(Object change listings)

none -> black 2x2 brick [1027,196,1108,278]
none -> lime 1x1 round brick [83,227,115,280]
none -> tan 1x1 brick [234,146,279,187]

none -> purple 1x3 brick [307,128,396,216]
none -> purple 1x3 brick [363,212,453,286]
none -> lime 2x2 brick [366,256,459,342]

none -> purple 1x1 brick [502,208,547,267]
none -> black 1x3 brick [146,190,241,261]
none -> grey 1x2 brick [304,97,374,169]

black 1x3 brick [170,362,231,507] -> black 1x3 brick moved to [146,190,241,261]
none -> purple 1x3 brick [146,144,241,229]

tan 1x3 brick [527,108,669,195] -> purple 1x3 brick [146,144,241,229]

==

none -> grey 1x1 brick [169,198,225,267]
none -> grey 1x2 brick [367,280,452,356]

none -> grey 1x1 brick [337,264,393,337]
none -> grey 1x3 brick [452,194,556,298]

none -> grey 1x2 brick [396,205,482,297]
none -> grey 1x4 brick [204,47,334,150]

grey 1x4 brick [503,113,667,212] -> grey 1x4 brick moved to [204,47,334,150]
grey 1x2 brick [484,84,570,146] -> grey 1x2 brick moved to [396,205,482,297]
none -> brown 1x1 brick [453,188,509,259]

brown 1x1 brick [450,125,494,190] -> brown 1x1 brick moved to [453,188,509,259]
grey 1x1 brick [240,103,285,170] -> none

--

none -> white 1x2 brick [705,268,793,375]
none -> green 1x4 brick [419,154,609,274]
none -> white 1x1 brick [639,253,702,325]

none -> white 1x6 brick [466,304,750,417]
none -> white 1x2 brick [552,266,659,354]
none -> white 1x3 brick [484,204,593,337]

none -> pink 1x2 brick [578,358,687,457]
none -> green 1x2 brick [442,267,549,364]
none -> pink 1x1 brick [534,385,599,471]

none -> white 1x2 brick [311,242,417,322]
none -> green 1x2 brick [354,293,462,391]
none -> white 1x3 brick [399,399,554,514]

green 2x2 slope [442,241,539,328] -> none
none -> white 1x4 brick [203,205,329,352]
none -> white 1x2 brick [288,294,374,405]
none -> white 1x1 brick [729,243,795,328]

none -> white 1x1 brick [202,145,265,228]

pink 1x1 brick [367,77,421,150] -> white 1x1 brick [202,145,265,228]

Your assignment> Only the lines above from the line containing "none -> black 2x2 brick [1027,196,1108,278]" through the line containing "none -> grey 1x2 brick [304,97,374,169]" should be retyped, exactly and with both ends included.

Solved problem>
none -> black 2x2 brick [1027,196,1108,278]
none -> lime 1x1 round brick [83,227,115,280]
none -> tan 1x1 brick [234,146,279,187]

none -> purple 1x3 brick [307,128,396,216]
none -> purple 1x3 brick [363,212,453,286]
none -> lime 2x2 brick [366,256,459,342]

none -> purple 1x1 brick [502,208,547,267]
none -> black 1x3 brick [146,190,241,261]
none -> grey 1x2 brick [304,97,374,169]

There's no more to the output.